Both the line below containing "BAT101: 9V (plus" and the line containing "R108: none -> 3.3k (n6, n7)", along with every line between them, should be repeated exactly; no other line belongs in the answer.

Material to process ::
BEGIN

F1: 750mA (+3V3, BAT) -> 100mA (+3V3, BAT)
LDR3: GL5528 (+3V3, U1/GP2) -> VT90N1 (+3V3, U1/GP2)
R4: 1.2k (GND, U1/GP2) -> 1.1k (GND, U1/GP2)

END
BEGIN

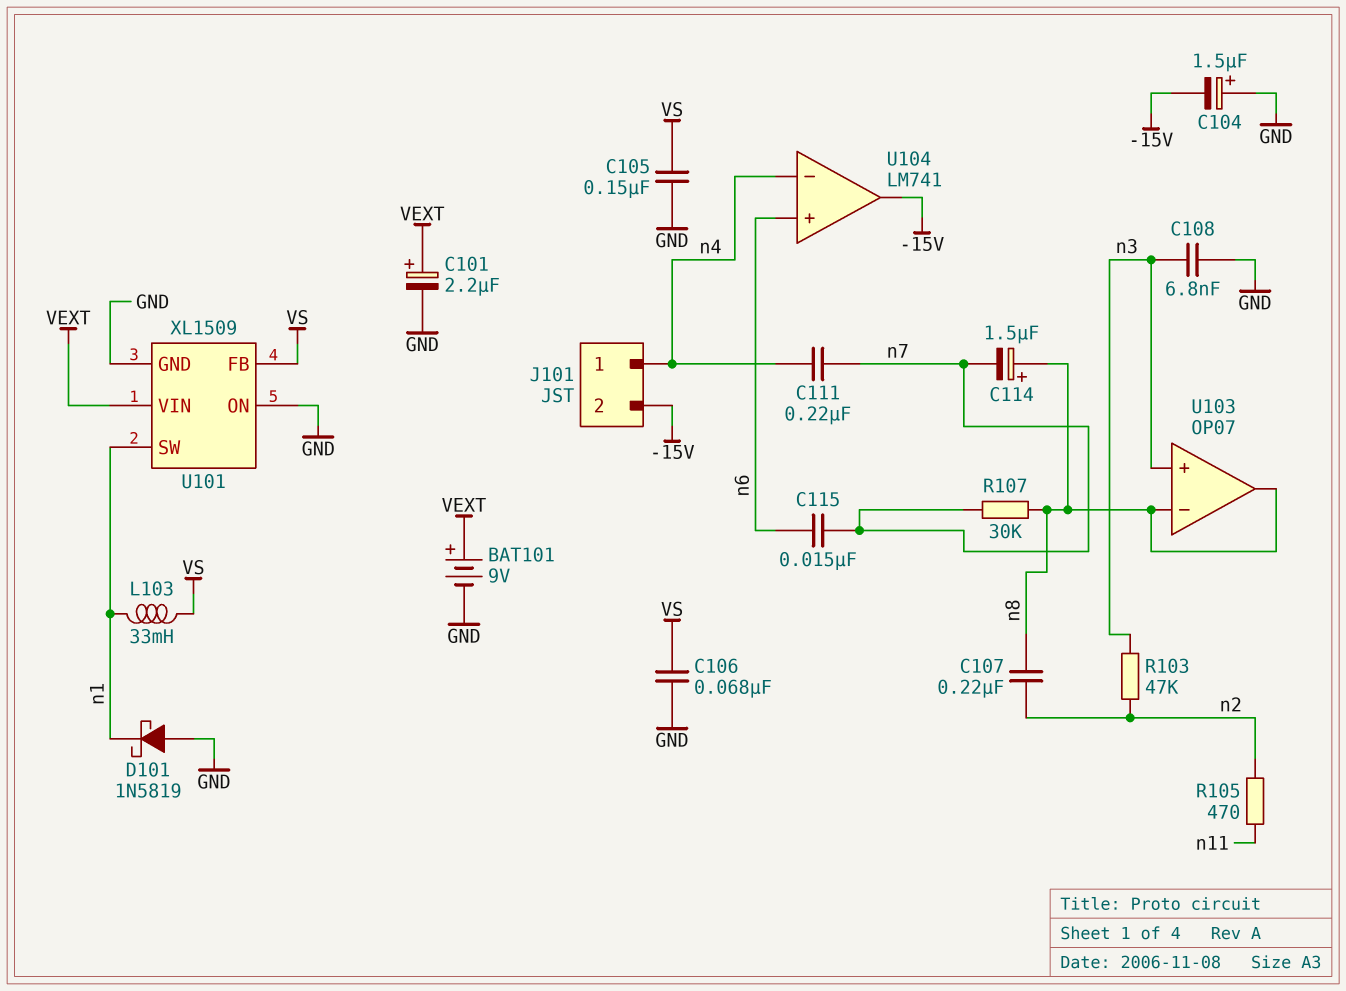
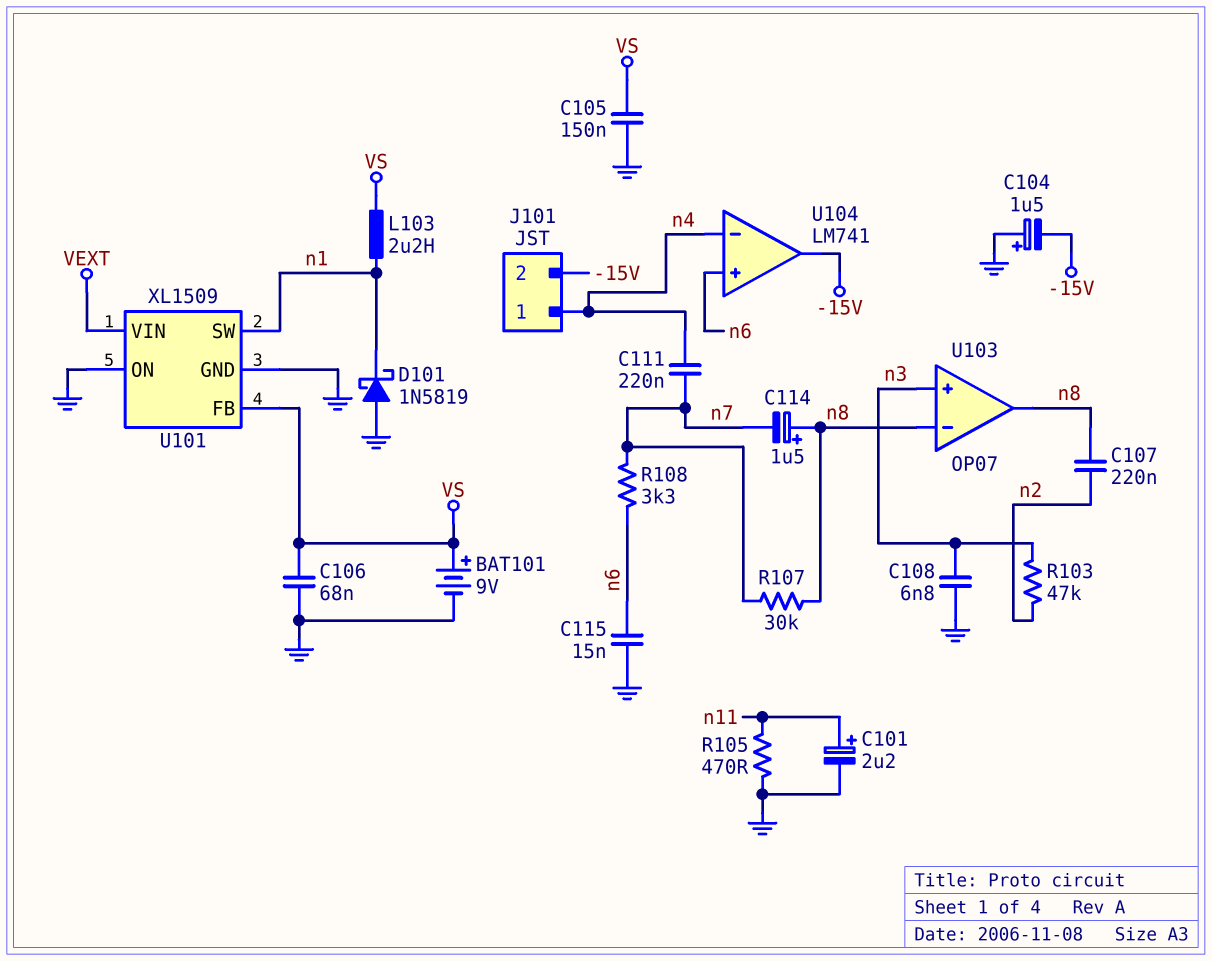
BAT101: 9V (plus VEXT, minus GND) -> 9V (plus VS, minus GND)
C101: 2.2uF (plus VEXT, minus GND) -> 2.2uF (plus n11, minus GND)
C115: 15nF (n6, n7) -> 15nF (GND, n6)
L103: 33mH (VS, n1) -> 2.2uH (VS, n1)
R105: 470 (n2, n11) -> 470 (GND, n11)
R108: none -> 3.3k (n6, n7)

END

Answer to this exercise ::
BAT101: 9V (plus VEXT, minus GND) -> 9V (plus VS, minus GND)
C101: 2.2uF (plus VEXT, minus GND) -> 2.2uF (plus n11, minus GND)
C115: 15nF (n6, n7) -> 15nF (GND, n6)
L103: 33mH (VS, n1) -> 2.2uH (VS, n1)
R105: 470 (n2, n11) -> 470 (GND, n11)
R108: none -> 3.3k (n6, n7)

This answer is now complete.